The problem
Here is the task for the records below: repeat exactly the lines from the one with "purple trapezoid: moved" to the one with "pink L-shape at", both included, and nothing else.

Source material
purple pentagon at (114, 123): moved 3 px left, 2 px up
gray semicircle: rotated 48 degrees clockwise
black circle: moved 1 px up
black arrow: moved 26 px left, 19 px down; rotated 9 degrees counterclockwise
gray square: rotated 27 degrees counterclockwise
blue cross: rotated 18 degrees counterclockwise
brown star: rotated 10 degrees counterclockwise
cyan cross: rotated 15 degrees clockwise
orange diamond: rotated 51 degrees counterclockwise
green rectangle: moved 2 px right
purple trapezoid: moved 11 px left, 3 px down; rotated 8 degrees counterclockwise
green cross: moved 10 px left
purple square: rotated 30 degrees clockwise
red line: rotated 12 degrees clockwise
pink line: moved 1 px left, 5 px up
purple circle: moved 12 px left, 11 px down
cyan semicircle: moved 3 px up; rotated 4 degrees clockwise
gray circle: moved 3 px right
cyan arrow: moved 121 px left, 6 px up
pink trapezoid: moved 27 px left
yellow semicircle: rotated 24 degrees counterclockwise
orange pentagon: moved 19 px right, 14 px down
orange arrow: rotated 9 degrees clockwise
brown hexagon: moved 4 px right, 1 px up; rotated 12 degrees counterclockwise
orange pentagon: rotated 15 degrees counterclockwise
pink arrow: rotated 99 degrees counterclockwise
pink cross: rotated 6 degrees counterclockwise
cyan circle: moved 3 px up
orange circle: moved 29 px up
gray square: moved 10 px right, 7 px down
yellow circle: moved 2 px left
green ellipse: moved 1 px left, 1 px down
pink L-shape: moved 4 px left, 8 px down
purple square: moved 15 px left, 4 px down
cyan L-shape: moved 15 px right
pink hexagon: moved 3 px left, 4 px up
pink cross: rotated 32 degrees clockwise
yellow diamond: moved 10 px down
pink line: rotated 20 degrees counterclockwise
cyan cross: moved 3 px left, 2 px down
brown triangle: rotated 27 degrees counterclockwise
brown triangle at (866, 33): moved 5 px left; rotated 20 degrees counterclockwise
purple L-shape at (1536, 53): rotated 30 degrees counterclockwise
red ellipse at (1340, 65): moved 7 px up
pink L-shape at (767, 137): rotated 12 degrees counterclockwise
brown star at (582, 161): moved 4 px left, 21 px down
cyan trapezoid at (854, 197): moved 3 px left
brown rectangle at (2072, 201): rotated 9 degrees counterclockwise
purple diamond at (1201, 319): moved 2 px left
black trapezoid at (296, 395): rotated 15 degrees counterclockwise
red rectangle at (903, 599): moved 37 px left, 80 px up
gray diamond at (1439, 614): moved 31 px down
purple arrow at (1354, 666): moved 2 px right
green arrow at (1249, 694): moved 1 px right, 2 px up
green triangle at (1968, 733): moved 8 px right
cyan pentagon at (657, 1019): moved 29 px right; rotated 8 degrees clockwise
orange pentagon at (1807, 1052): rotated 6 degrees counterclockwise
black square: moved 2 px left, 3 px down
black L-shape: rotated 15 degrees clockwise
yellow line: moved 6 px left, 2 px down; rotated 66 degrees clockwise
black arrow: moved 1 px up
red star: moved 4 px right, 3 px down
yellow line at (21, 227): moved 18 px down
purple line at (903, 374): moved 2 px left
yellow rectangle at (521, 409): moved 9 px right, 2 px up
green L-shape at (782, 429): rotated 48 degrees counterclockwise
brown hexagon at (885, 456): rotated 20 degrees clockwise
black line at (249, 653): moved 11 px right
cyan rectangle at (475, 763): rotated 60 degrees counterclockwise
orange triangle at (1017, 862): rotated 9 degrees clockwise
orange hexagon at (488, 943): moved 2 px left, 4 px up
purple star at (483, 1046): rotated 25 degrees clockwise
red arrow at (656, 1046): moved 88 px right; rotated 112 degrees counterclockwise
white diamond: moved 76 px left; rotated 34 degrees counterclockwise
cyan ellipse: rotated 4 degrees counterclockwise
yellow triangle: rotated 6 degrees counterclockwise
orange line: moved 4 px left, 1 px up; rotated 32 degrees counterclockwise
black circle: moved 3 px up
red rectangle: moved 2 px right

Output below
purple trapezoid: moved 11 px left, 3 px down; rotated 8 degrees counterclockwise
green cross: moved 10 px left
purple square: rotated 30 degrees clockwise
red line: rotated 12 degrees clockwise
pink line: moved 1 px left, 5 px up
purple circle: moved 12 px left, 11 px down
cyan semicircle: moved 3 px up; rotated 4 degrees clockwise
gray circle: moved 3 px right
cyan arrow: moved 121 px left, 6 px up
pink trapezoid: moved 27 px left
yellow semicircle: rotated 24 degrees counterclockwise
orange pentagon: moved 19 px right, 14 px down
orange arrow: rotated 9 degrees clockwise
brown hexagon: moved 4 px right, 1 px up; rotated 12 degrees counterclockwise
orange pentagon: rotated 15 degrees counterclockwise
pink arrow: rotated 99 degrees counterclockwise
pink cross: rotated 6 degrees counterclockwise
cyan circle: moved 3 px up
orange circle: moved 29 px up
gray square: moved 10 px right, 7 px down
yellow circle: moved 2 px left
green ellipse: moved 1 px left, 1 px down
pink L-shape: moved 4 px left, 8 px down
purple square: moved 15 px left, 4 px down
cyan L-shape: moved 15 px right
pink hexagon: moved 3 px left, 4 px up
pink cross: rotated 32 degrees clockwise
yellow diamond: moved 10 px down
pink line: rotated 20 degrees counterclockwise
cyan cross: moved 3 px left, 2 px down
brown triangle: rotated 27 degrees counterclockwise
brown triangle at (866, 33): moved 5 px left; rotated 20 degrees counterclockwise
purple L-shape at (1536, 53): rotated 30 degrees counterclockwise
red ellipse at (1340, 65): moved 7 px up
pink L-shape at (767, 137): rotated 12 degrees counterclockwise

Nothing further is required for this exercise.